## [Material for this exercise]
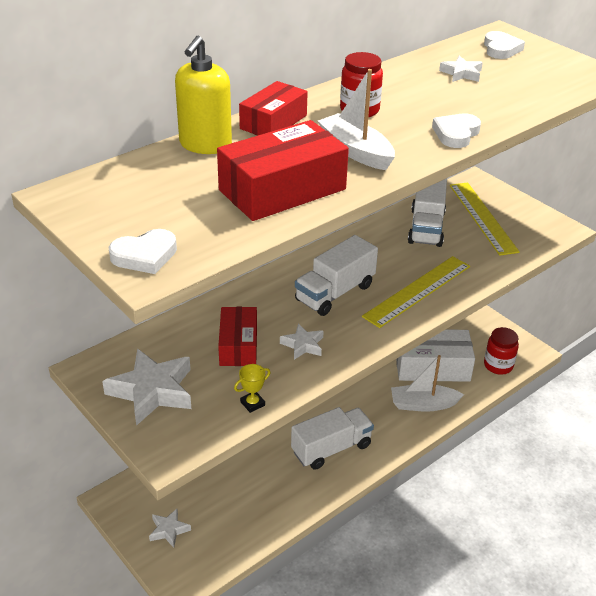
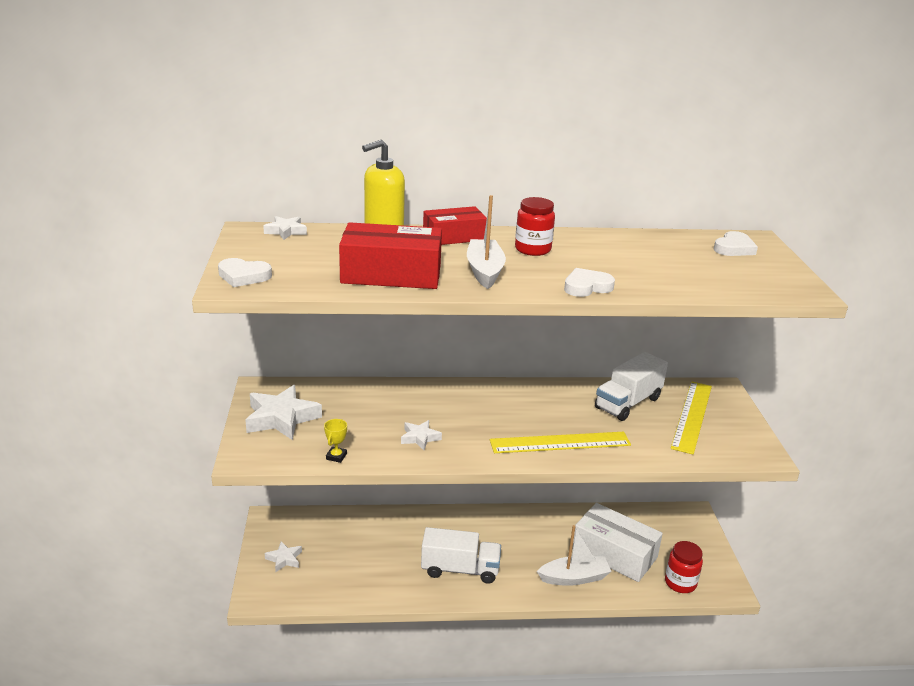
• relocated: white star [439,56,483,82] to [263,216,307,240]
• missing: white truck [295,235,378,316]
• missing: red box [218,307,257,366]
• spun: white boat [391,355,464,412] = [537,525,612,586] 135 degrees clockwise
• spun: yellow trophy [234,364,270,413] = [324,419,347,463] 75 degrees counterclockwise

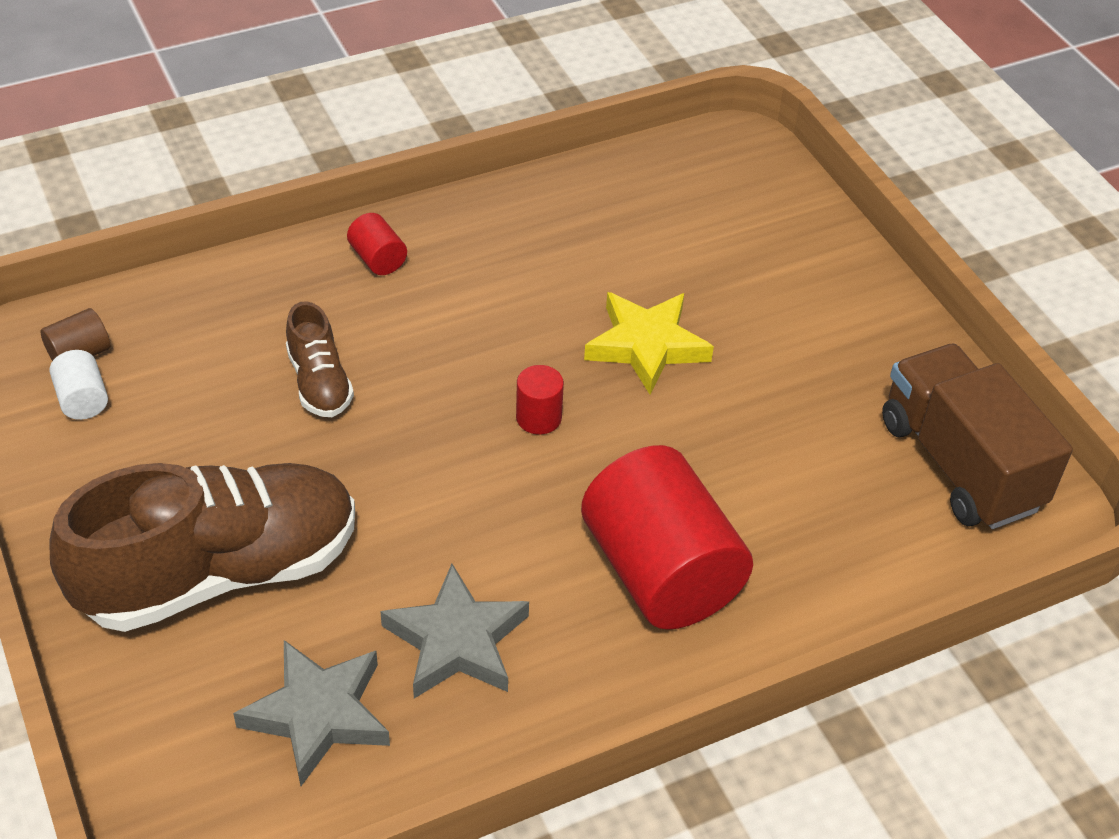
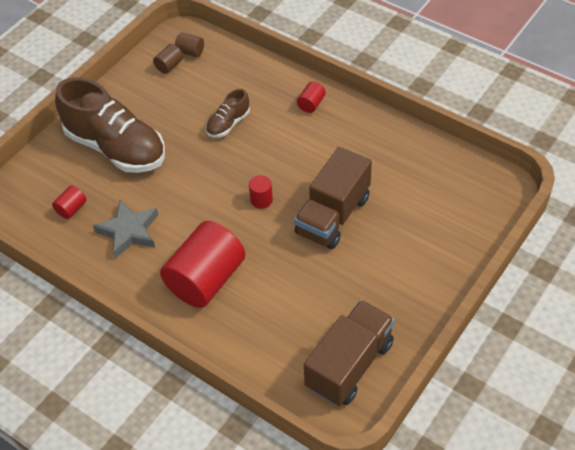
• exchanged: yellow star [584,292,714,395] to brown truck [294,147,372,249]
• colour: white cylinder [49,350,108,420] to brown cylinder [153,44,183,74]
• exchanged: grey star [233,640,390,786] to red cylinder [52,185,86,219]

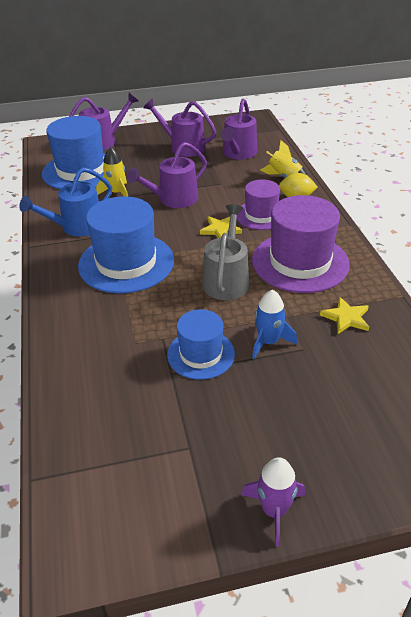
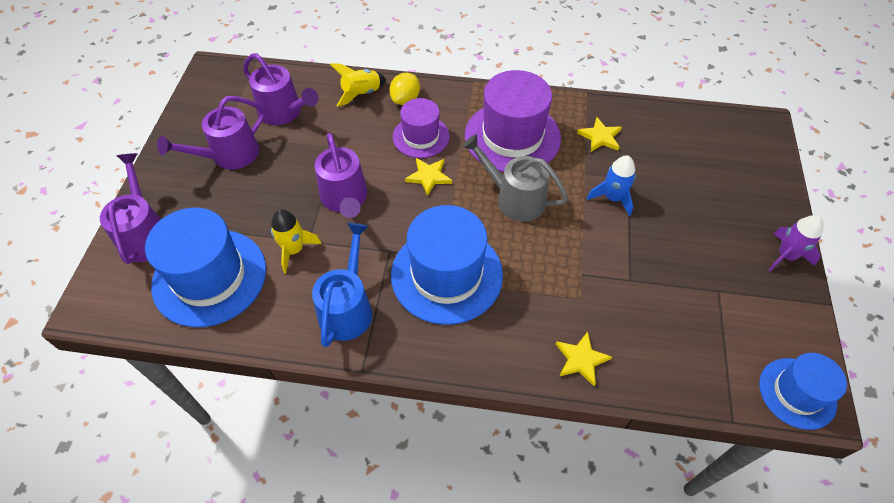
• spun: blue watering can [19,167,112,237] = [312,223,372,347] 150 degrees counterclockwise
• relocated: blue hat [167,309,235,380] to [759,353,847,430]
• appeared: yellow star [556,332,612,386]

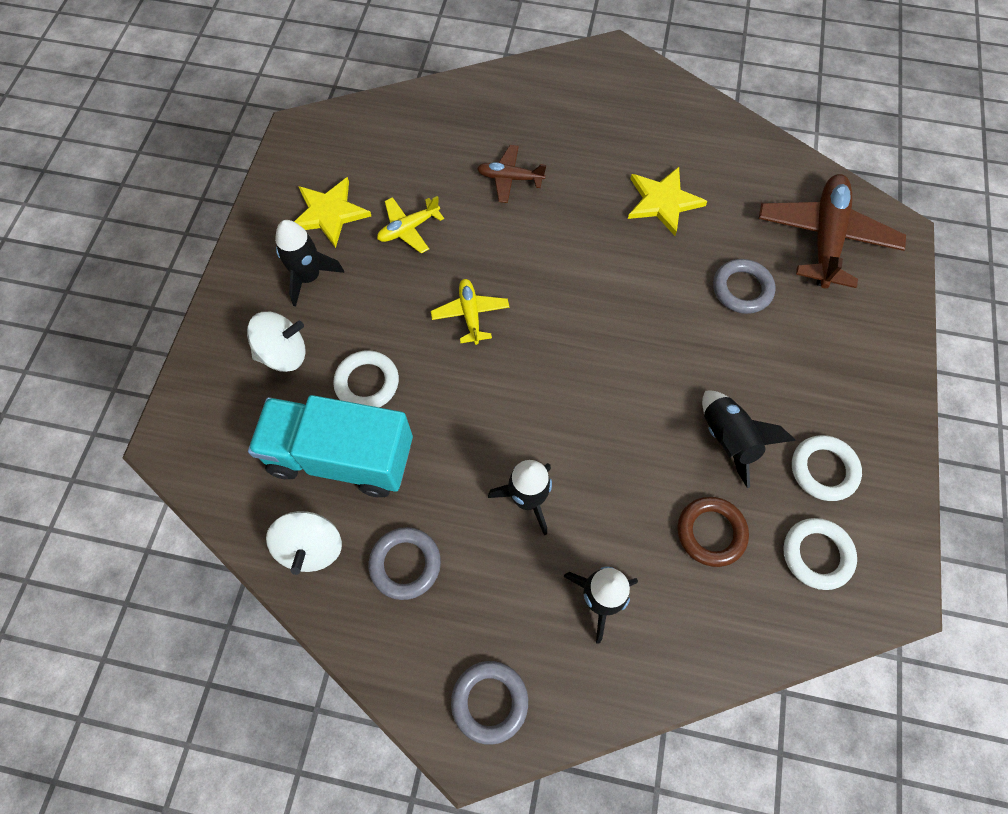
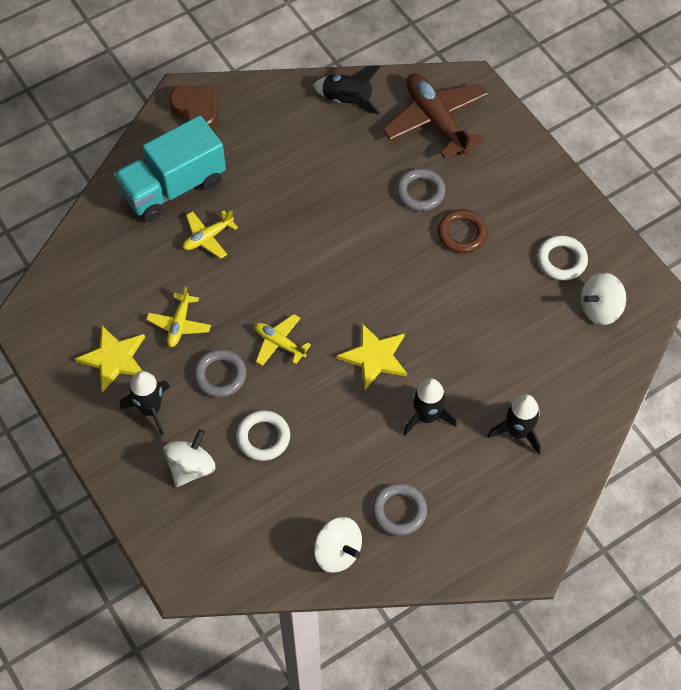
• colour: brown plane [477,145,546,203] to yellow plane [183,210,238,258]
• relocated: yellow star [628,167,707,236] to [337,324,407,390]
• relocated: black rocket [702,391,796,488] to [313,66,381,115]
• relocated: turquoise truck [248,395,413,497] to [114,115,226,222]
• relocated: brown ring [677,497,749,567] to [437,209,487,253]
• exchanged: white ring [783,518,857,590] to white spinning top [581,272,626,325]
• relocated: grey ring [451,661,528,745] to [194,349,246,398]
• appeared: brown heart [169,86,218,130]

## [Exercise requirements]
All of the entries above must be reproduced exactly, and no image may be included.

## [Finished exercise]
• relocated: white star [439,56,483,82] to [263,216,307,240]
• missing: white truck [295,235,378,316]
• missing: red box [218,307,257,366]
• spun: white boat [391,355,464,412] = [537,525,612,586] 135 degrees clockwise
• spun: yellow trophy [234,364,270,413] = [324,419,347,463] 75 degrees counterclockwise

• exchanged: yellow star [584,292,714,395] to brown truck [294,147,372,249]
• colour: white cylinder [49,350,108,420] to brown cylinder [153,44,183,74]
• exchanged: grey star [233,640,390,786] to red cylinder [52,185,86,219]

• spun: blue watering can [19,167,112,237] = [312,223,372,347] 150 degrees counterclockwise
• relocated: blue hat [167,309,235,380] to [759,353,847,430]
• appeared: yellow star [556,332,612,386]

• colour: brown plane [477,145,546,203] to yellow plane [183,210,238,258]
• relocated: yellow star [628,167,707,236] to [337,324,407,390]
• relocated: black rocket [702,391,796,488] to [313,66,381,115]
• relocated: turquoise truck [248,395,413,497] to [114,115,226,222]
• relocated: brown ring [677,497,749,567] to [437,209,487,253]
• exchanged: white ring [783,518,857,590] to white spinning top [581,272,626,325]
• relocated: grey ring [451,661,528,745] to [194,349,246,398]
• appeared: brown heart [169,86,218,130]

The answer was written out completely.